*** INPUT MATERIAL ***
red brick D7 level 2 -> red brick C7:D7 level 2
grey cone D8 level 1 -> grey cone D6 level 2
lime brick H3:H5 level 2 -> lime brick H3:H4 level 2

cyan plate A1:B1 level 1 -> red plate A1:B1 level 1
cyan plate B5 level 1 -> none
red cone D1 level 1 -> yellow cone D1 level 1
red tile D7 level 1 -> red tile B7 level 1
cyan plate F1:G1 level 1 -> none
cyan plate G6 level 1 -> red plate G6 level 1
*** End of INPUT MATERIAL ***
*** INPUT MATERIAL ***
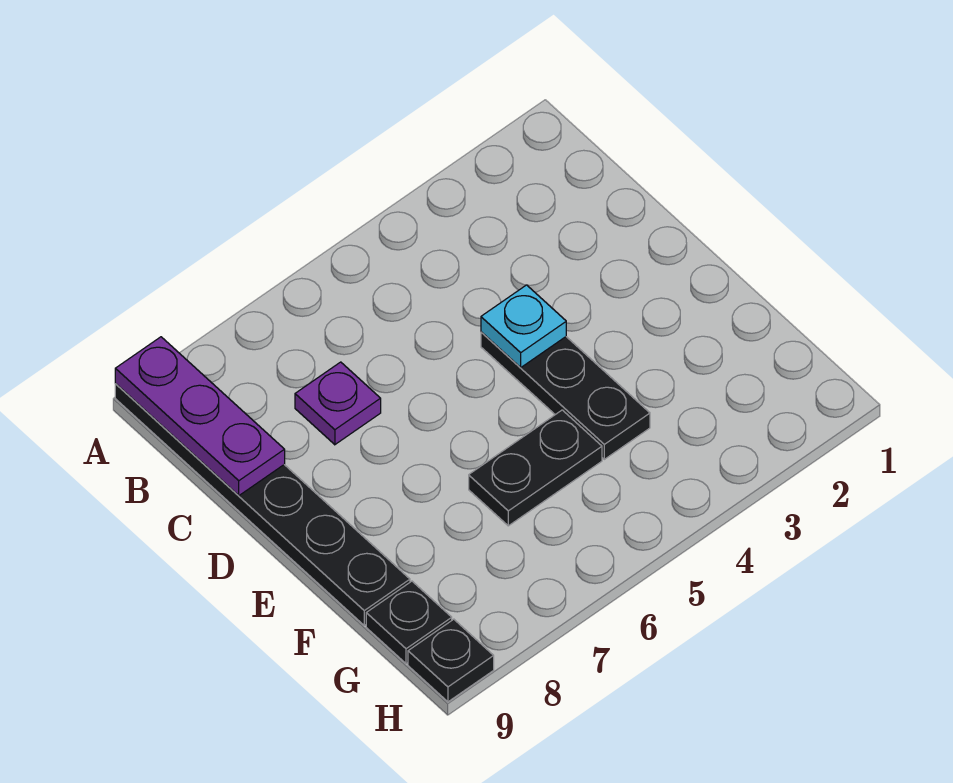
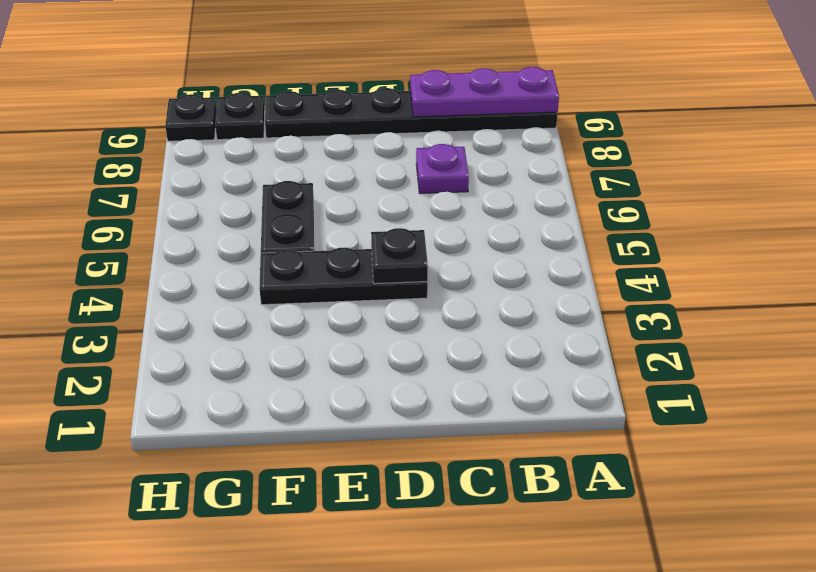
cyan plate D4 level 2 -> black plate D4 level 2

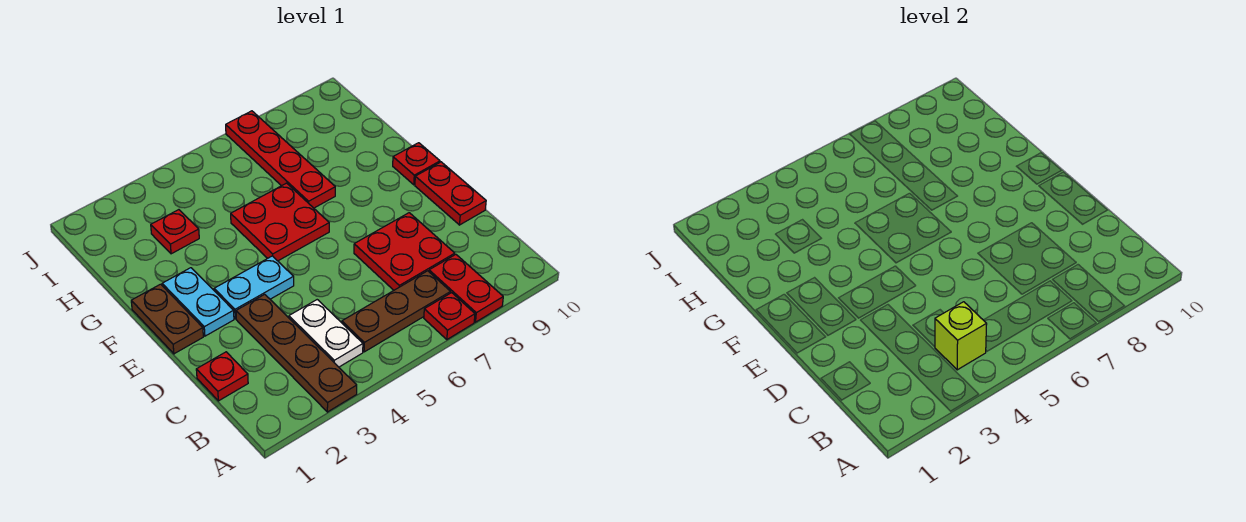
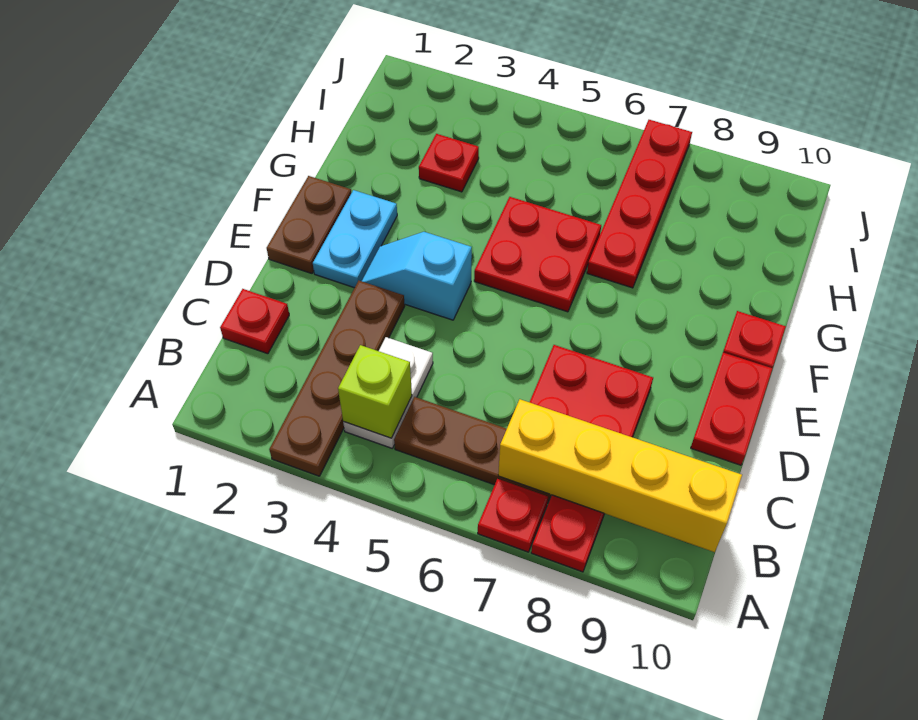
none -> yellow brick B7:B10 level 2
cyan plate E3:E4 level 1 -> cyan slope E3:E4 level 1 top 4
*** End of INPUT MATERIAL ***
*** INPUT MATERIAL ***
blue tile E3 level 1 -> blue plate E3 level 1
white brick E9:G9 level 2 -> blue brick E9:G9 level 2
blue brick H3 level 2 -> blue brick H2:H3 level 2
*** End of INPUT MATERIAL ***
■ AIM OF THE EXERCISE: State the count of lines above containing the string "cyan", and add nothing to it.

■ ANSWER FOR THE TASK: 6